--- Activity ---
Print the lines that start the entries and continue through the one holding "to [154 146]", please, exactly and with the pictures omitted.
BEGIN Data for review
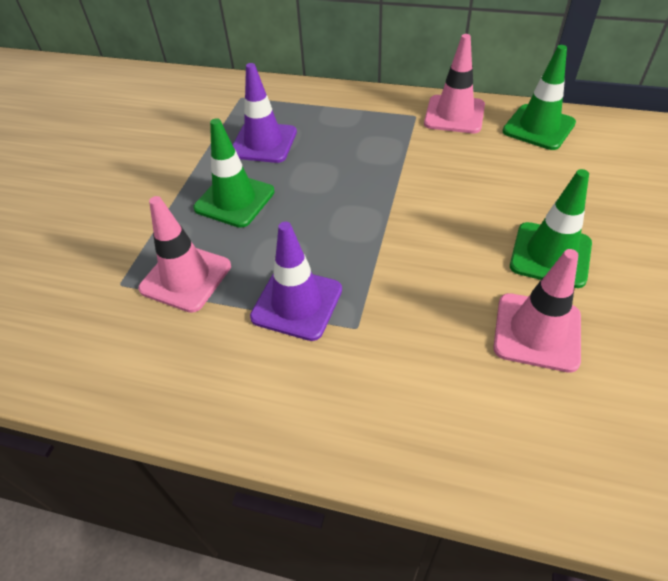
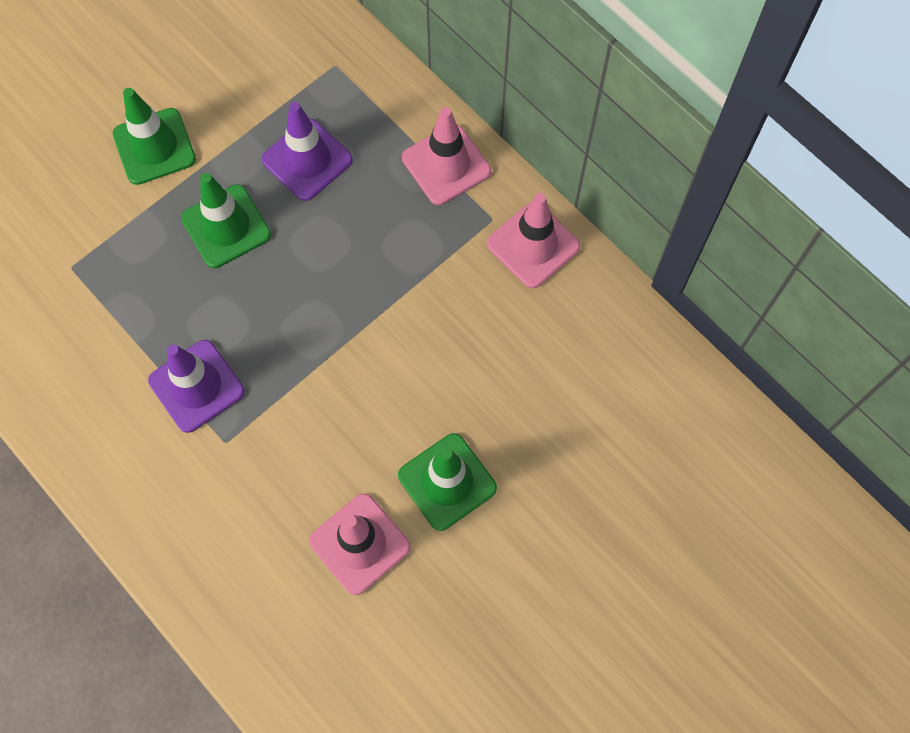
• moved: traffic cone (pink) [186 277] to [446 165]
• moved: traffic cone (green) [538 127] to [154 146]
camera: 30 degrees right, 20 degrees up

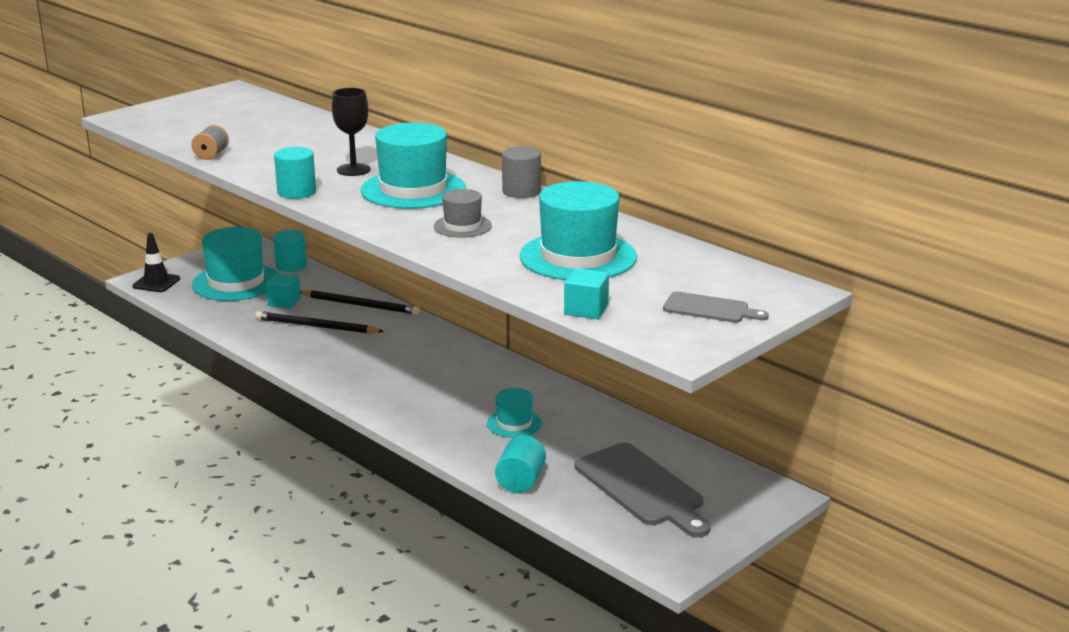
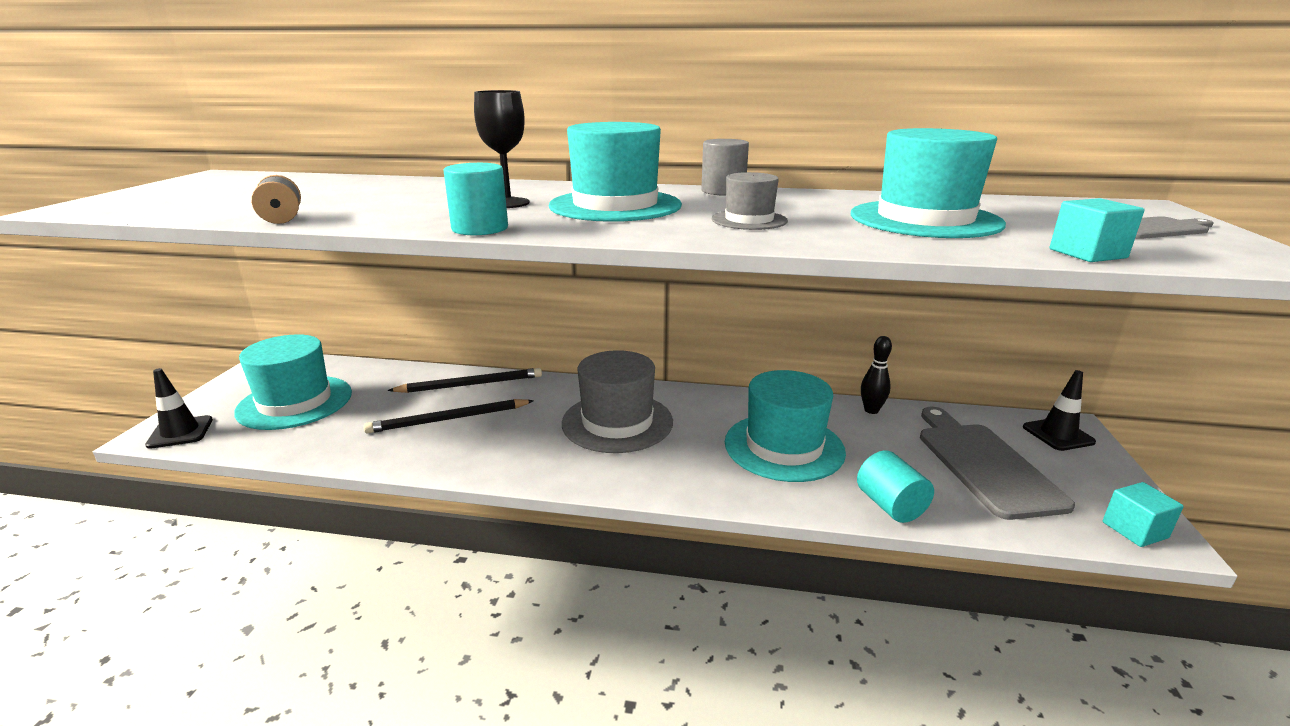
• moved: cube (turquoise) [284 302] to [1134 530]
• removed: cylinder (turquoise) [291 266]
• resized: hat (turquoise) [514 423] = [784 447] x1.92
• turned: cutting board (grey) [642 488] = [984 464] 120 degrees counterclockwise
• added: hat (grey) [617 422]
• added: bowling pin (black) [871 410]
• added: traffic cone (black) [1058 434]
camera: 35 degrees left, 0 degrees up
END Data for review
--- Task solution ---
• moved: traffic cone (pink) [186 277] to [446 165]
• moved: traffic cone (green) [538 127] to [154 146]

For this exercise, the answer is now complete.